*** Opening of INFORMATION GIVEN ***

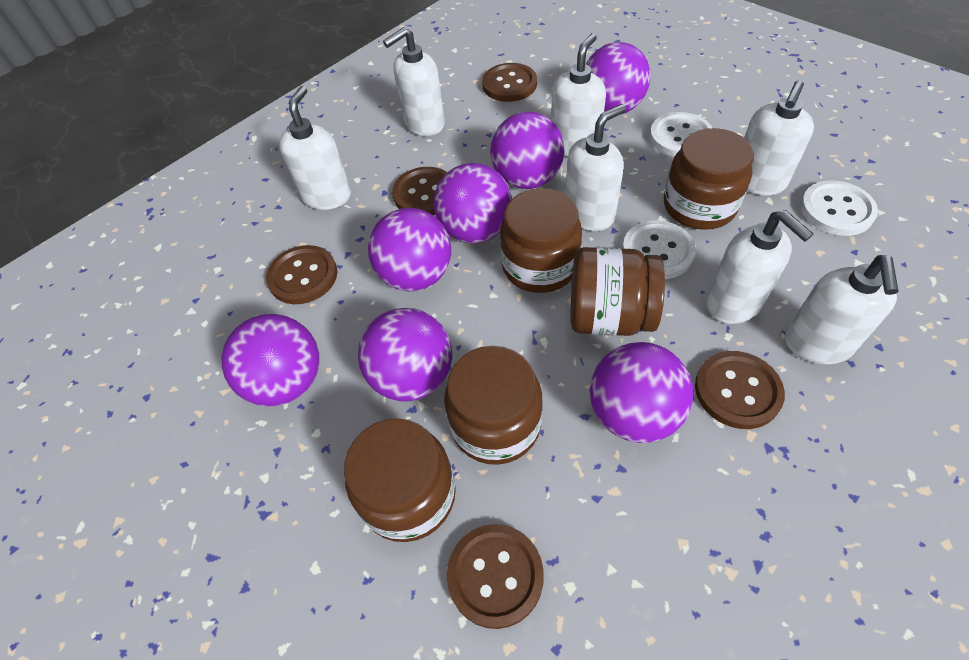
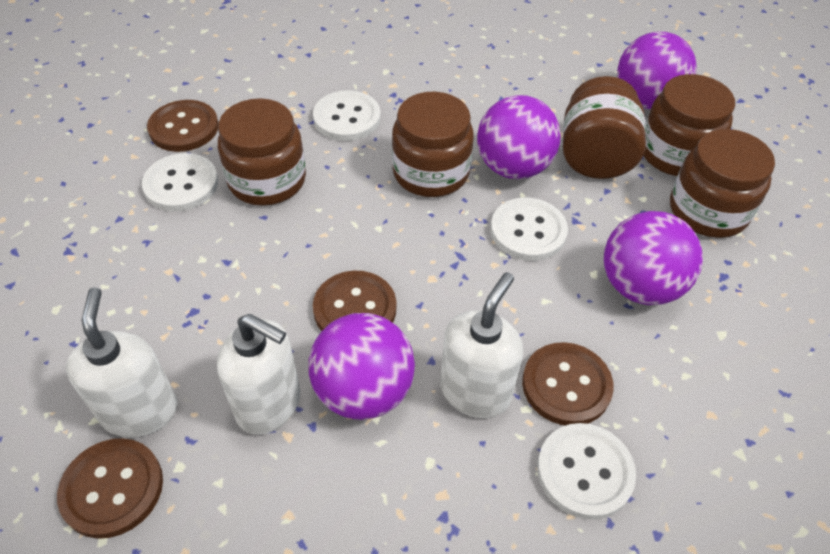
brown button: [266,245,337,304] [392,167,447,215] [447,524,544,629] [482,63,537,102] [695,351,785,429] = 5 -> [57,438,163,539] [147,100,218,152] [313,271,396,331] [522,342,614,426] = 4
purple ball: [222,314,320,407] [358,308,452,401] [368,208,451,292] [434,163,512,244] [490,112,564,189] [586,42,651,114] [590,342,693,443] = 7 -> [309,313,415,420] [477,95,561,179] [604,211,703,305] [617,31,697,109] = 4
white button: [622,220,696,279] [650,112,712,157] [800,180,878,236] = 3 -> [142,153,218,212] [313,90,381,141] [490,197,568,261] [537,423,636,520] = 4
white soap dispenser: [279,86,351,210] [383,27,445,136] [551,33,606,157] [565,104,626,231] [706,210,813,324] [744,80,814,195] [785,255,899,364] = 7 -> [66,287,177,438] [217,314,300,435] [440,272,523,418] = 3

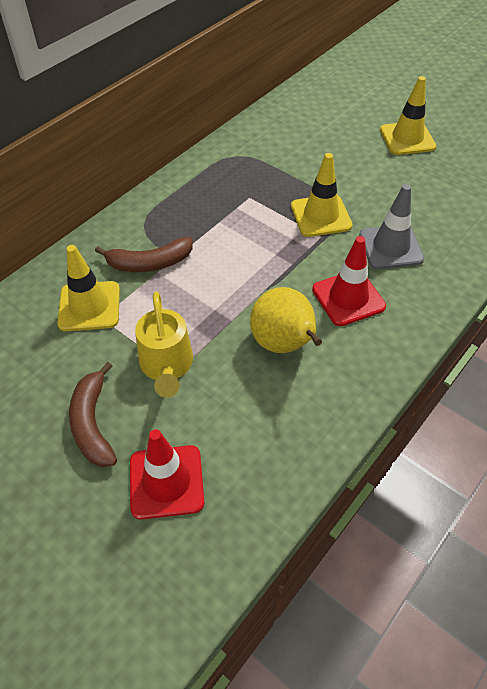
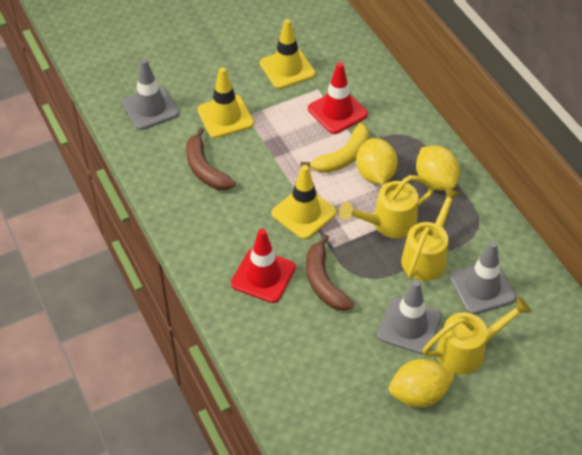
grey traffic cone: [359,184,424,269] = 1 -> [122,59,179,130] [377,280,442,355] [450,241,516,314] = 3
yellow banana: none = 0 -> [301,123,369,173] = 1
yellow lemon: none = 0 -> [356,138,398,185] [389,359,455,408] [416,146,460,191] = 3
yellow pear: [250,287,322,353] = 1 -> none = 0
yellow watering can: [135,292,193,398] = 1 -> [339,175,434,238] [401,187,461,281] [422,297,531,375] = 3

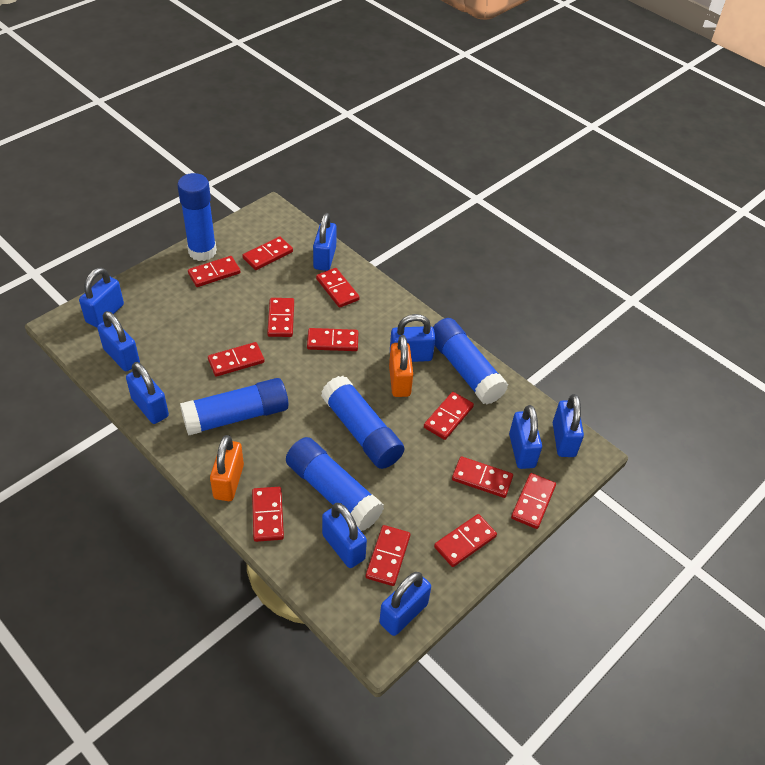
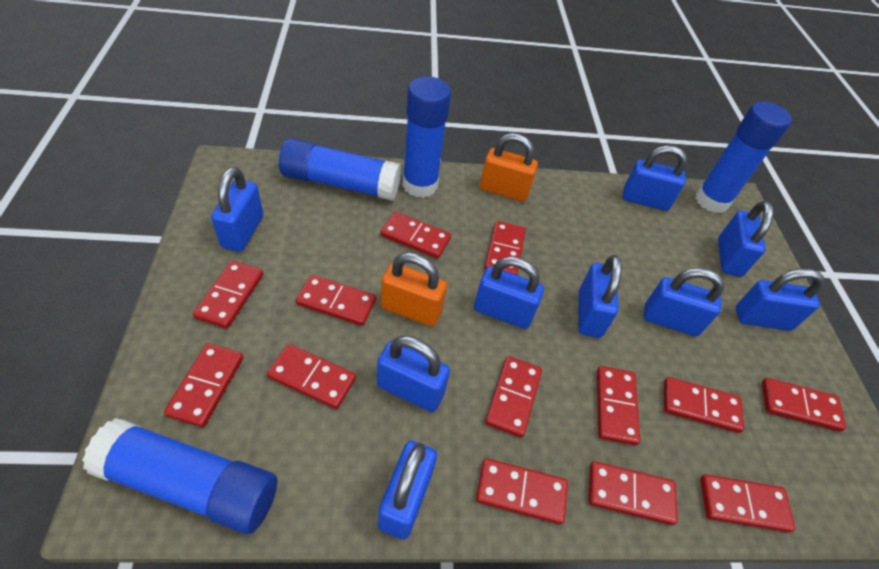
blue glue stick: [177,173,217,261] [180,378,289,435] [286,437,384,531] [321,376,405,469] [433,318,508,405] = 5 -> [82,418,277,534] [279,138,401,200] [403,76,451,198] [695,102,792,213] = 4
red domino: [188,256,241,287] [208,342,265,377] [242,236,293,270] [252,487,284,542] [267,298,294,337] [307,328,358,351] [316,268,360,308] [366,525,410,586] [424,392,474,440] [434,514,497,567] [452,457,513,498] [511,473,556,529] = 12 -> [164,343,243,427] [193,260,263,329] [267,344,356,409] [296,275,376,326] [380,212,451,259] [476,458,568,524] [484,221,526,275] [485,356,542,438] [589,461,678,525] [597,366,640,445] [664,377,744,433] [700,474,795,533] [762,378,846,432] = 13

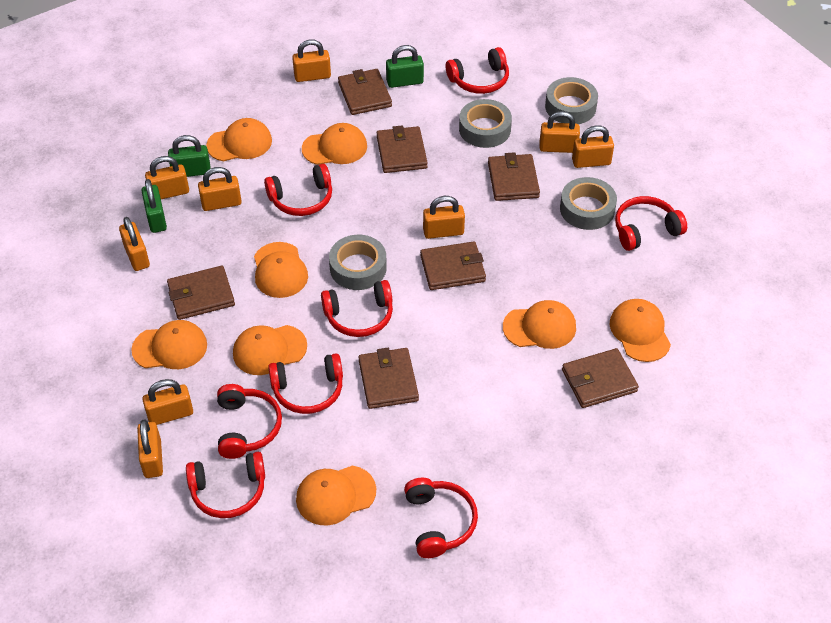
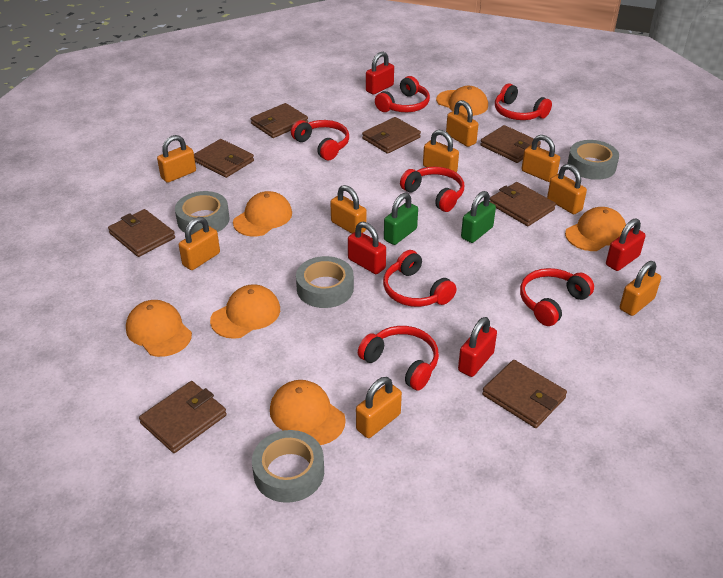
brown wallet: [167,266,235,320] [338,69,392,115] [358,348,419,409] [377,125,428,173] [420,241,486,290] [488,152,540,201] [562,348,639,408] = 7 -> [108,209,175,257] [139,381,227,453] [194,139,254,178] [251,103,308,138] [362,117,421,154] [480,125,541,163] [482,360,567,428] [490,182,556,226] = 8
green padlock: [141,179,167,233] [168,135,211,177] [386,45,424,88] = 3 -> [384,193,418,245] [461,191,496,243] = 2
orange cap: [131,320,207,369] [206,118,272,161] [233,325,307,375] [254,242,308,298] [296,466,376,525] [302,123,367,165] [503,300,576,349] [610,299,671,362] = 8 -> [126,300,192,357] [210,284,280,339] [233,191,292,236] [270,380,346,445] [436,86,488,116] [565,207,626,251] = 6
red headphones: [186,452,265,518] [217,384,282,459] [264,164,332,216] [268,354,343,414] [321,280,393,337] [404,478,478,558] [446,47,509,94] [615,196,687,251] = 8 -> [291,120,349,160] [358,326,439,390] [375,76,430,112] [383,250,457,307] [400,167,464,212] [495,84,552,120] [520,268,594,326] = 7
red padlock: none = 0 -> [348,222,386,274] [366,52,394,95] [458,317,497,377] [606,218,646,271] = 4

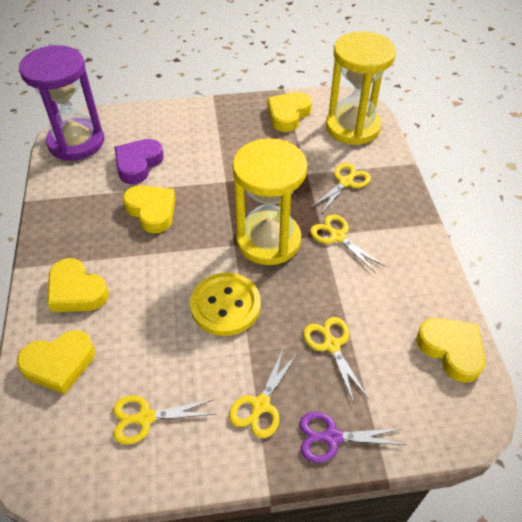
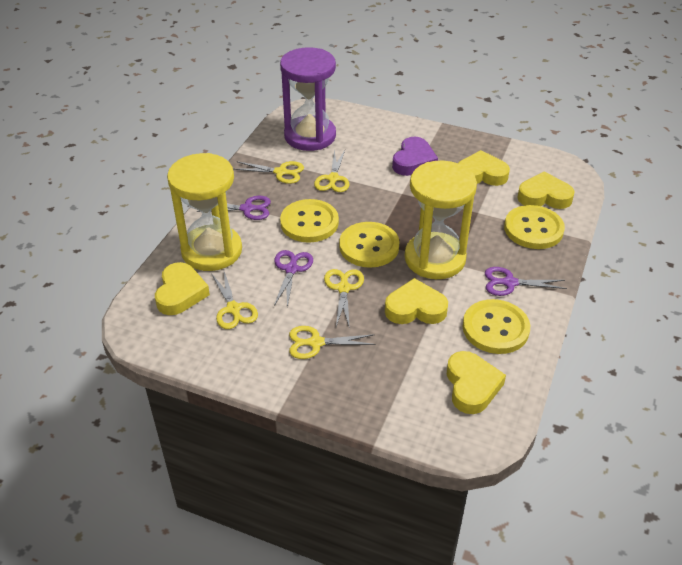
purple scissors: [300,412,406,463] = 1 -> [196,196,271,220] [274,250,313,307] [485,267,567,296] = 3
yellow button: [190,273,261,336] = 1 -> [280,199,339,243] [339,222,400,268] [462,299,530,354] [504,205,565,249] = 4

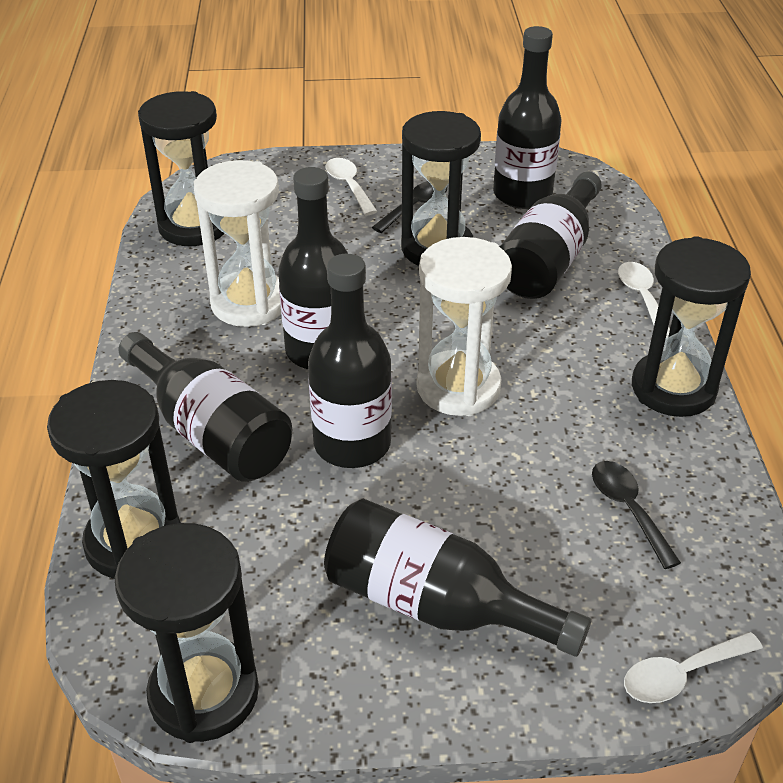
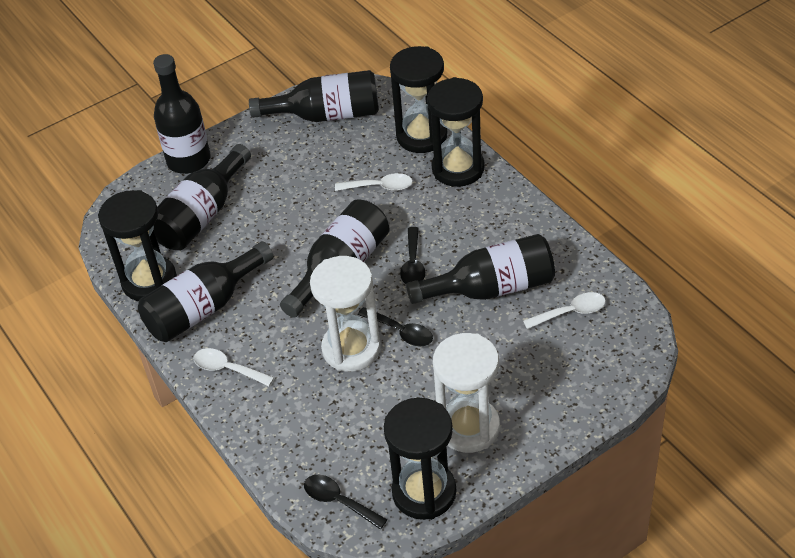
black hourglass: [47,380,181,579] [115,523,259,743] [138,91,225,246] [401,111,481,266] [632,236,751,417] = 5 -> [98,190,177,301] [384,398,456,520] [390,46,447,153] [427,77,485,187] = 4
black spoon: [372,181,447,233] [592,461,681,569] = 2 -> [304,475,387,529] [358,307,433,346] [400,227,425,284] = 3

*** Close of INFORMATION GIVEN ***

### EXERCISE:
An exact transcription is needed of the lines from the one with "white button: [622,220,696,279]" to the one with "blue glue stick: [177,173,217,261]" above, both ends included, with pictures left out.

### RESPONSE BOX:
white button: [622,220,696,279] [650,112,712,157] [800,180,878,236] = 3 -> [142,153,218,212] [313,90,381,141] [490,197,568,261] [537,423,636,520] = 4
white soap dispenser: [279,86,351,210] [383,27,445,136] [551,33,606,157] [565,104,626,231] [706,210,813,324] [744,80,814,195] [785,255,899,364] = 7 -> [66,287,177,438] [217,314,300,435] [440,272,523,418] = 3

grey traffic cone: [359,184,424,269] = 1 -> [122,59,179,130] [377,280,442,355] [450,241,516,314] = 3
yellow banana: none = 0 -> [301,123,369,173] = 1
yellow lemon: none = 0 -> [356,138,398,185] [389,359,455,408] [416,146,460,191] = 3
yellow pear: [250,287,322,353] = 1 -> none = 0
yellow watering can: [135,292,193,398] = 1 -> [339,175,434,238] [401,187,461,281] [422,297,531,375] = 3

blue glue stick: [177,173,217,261] [180,378,289,435] [286,437,384,531] [321,376,405,469] [433,318,508,405] = 5 -> [82,418,277,534] [279,138,401,200] [403,76,451,198] [695,102,792,213] = 4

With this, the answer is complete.